··· EXERCISE DATA

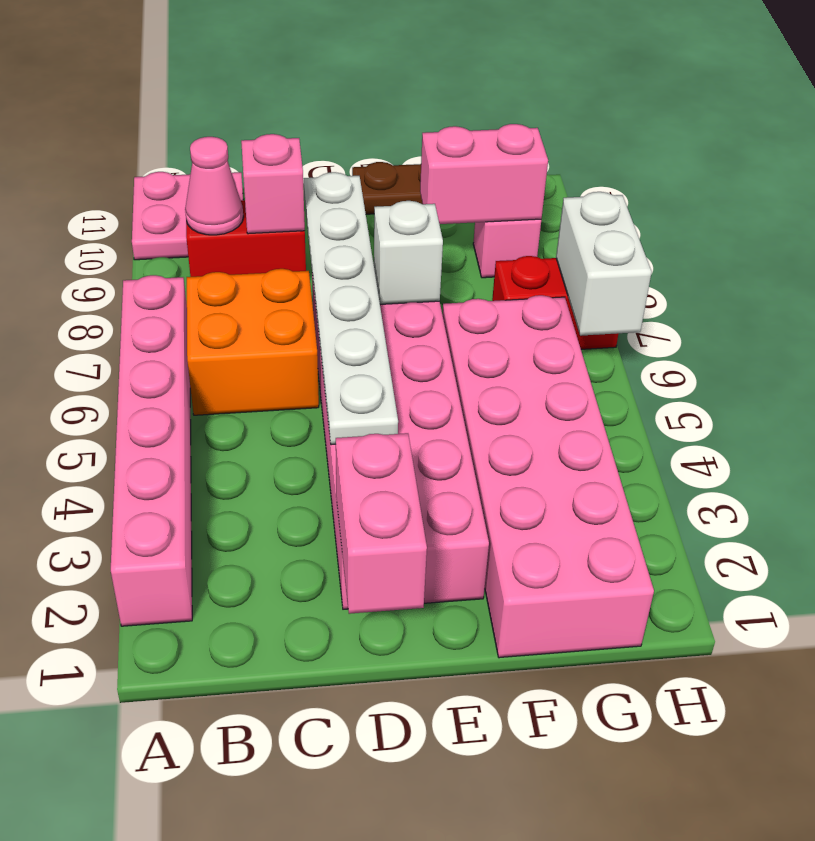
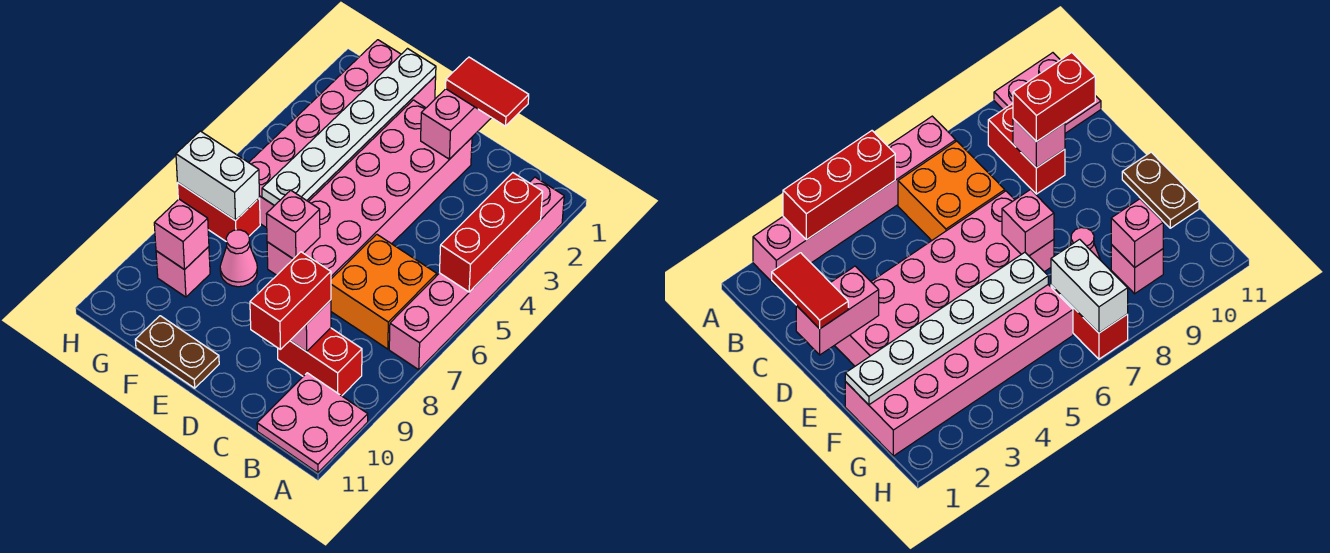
none -> red brick A3:A5 level 2
pink cone B9 level 2 -> pink cone F8 level 1
none -> red tile C1:D1 level 3
none -> red brick C9:C10 level 3
white plate D4:D9 level 2 -> white plate F1:F6 level 2
white brick E7 level 2 -> pink brick E7 level 2
pink brick F9:G9 level 2 -> pink brick G9 level 2
white brick H6:H7 level 2 -> white brick G7:H7 level 2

······

== EXERCISE REQUIREMENTS ==
Please write out the lines that run from the one with "white brick E7" to the end of the records, both included, exactly as they appear.

== RESPONSE ==
white brick E7 level 2 -> pink brick E7 level 2
pink brick F9:G9 level 2 -> pink brick G9 level 2
white brick H6:H7 level 2 -> white brick G7:H7 level 2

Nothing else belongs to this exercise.